*WHAT THE TASK REQUIRES*:
Beginning with the first entry, restate the data word for word and leave out the images.

*ENTRIES SHOWN*:

+--

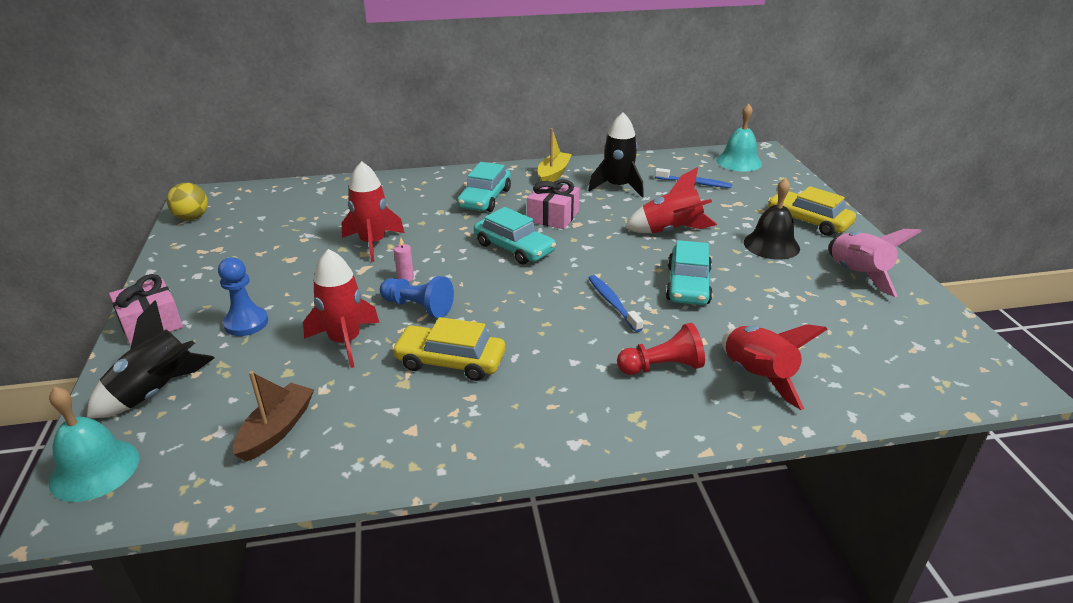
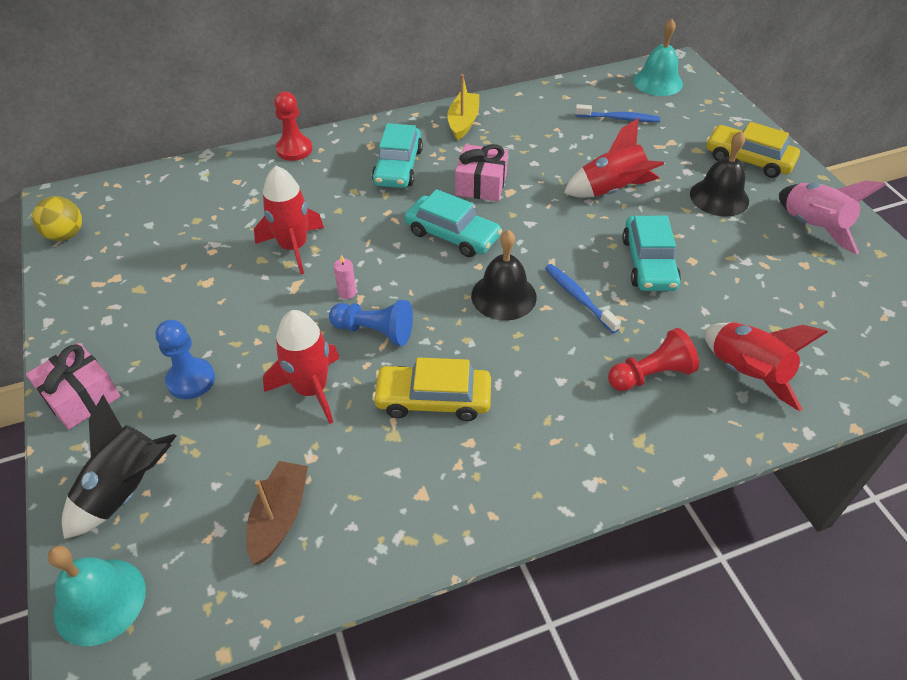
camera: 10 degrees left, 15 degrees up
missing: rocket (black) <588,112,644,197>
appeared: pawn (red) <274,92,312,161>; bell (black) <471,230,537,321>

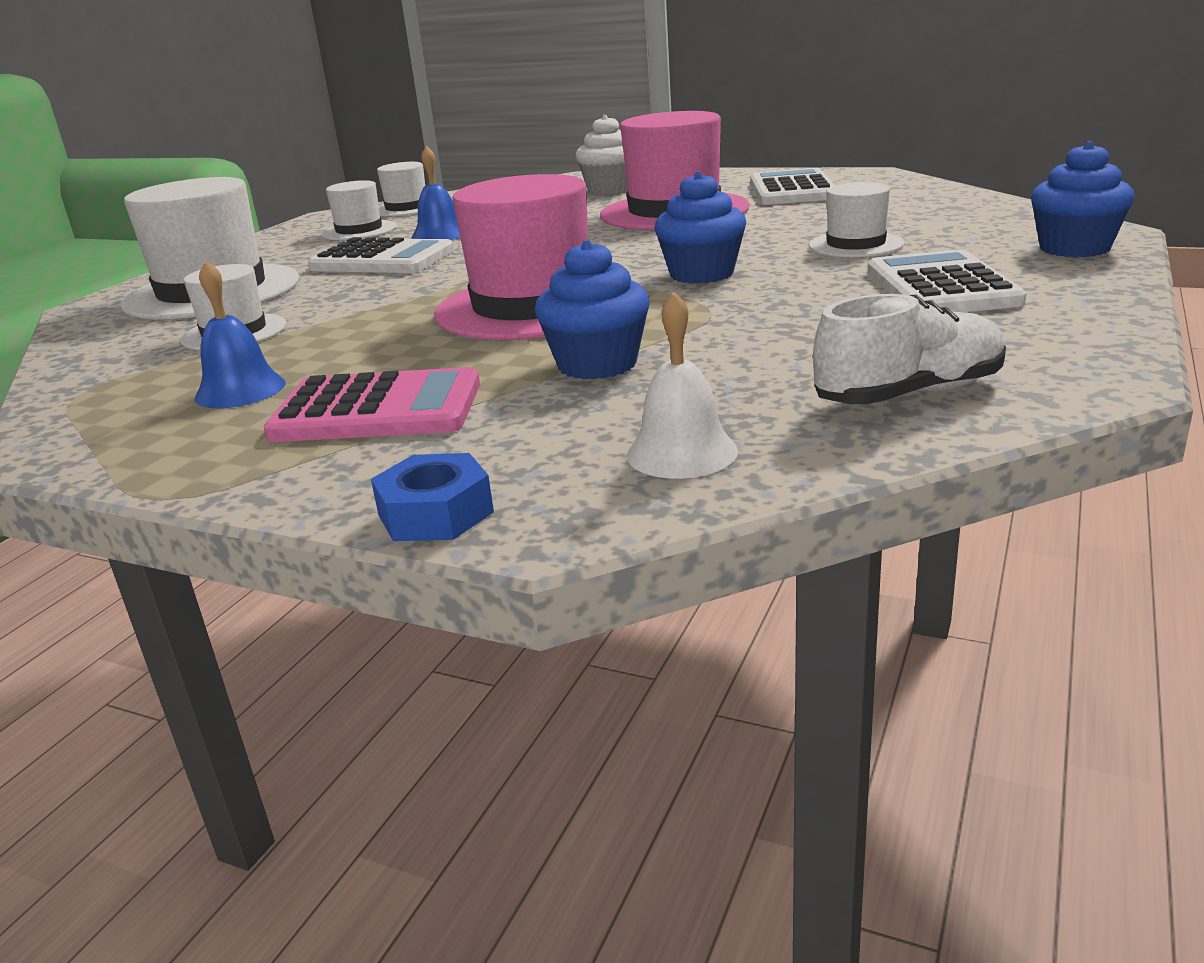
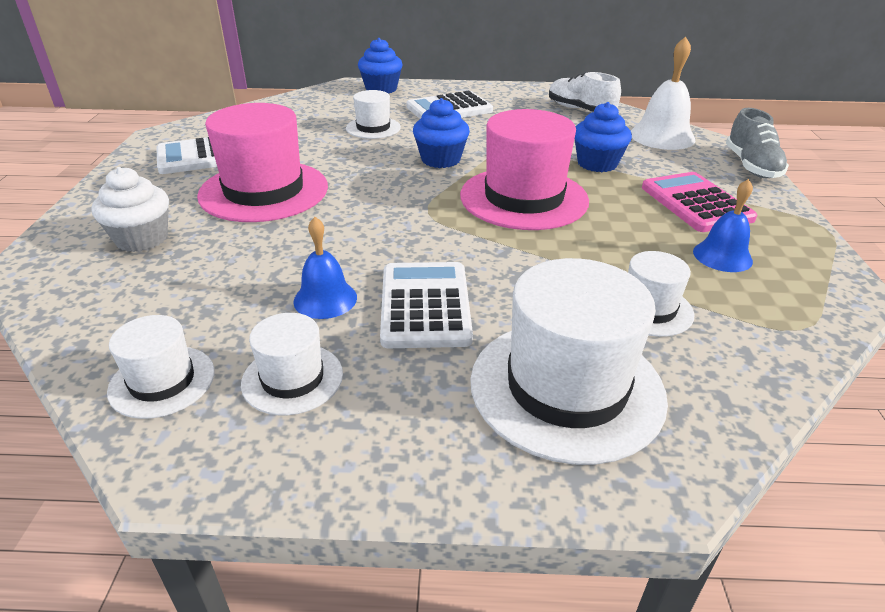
camera: 115 degrees left, 10 degrees up
exchanged: nut (blue) <371,453,494,541> to shoe (grey) <726,108,789,179>
size: bell (white) <627,292,738,479> = <631,36,696,150> x1.56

+--

*SOLUTION*:
camera: 10 degrees left, 15 degrees up
missing: rocket (black) <588,112,644,197>
appeared: pawn (red) <274,92,312,161>; bell (black) <471,230,537,321>

camera: 115 degrees left, 10 degrees up
exchanged: nut (blue) <371,453,494,541> to shoe (grey) <726,108,789,179>
size: bell (white) <627,292,738,479> = <631,36,696,150> x1.56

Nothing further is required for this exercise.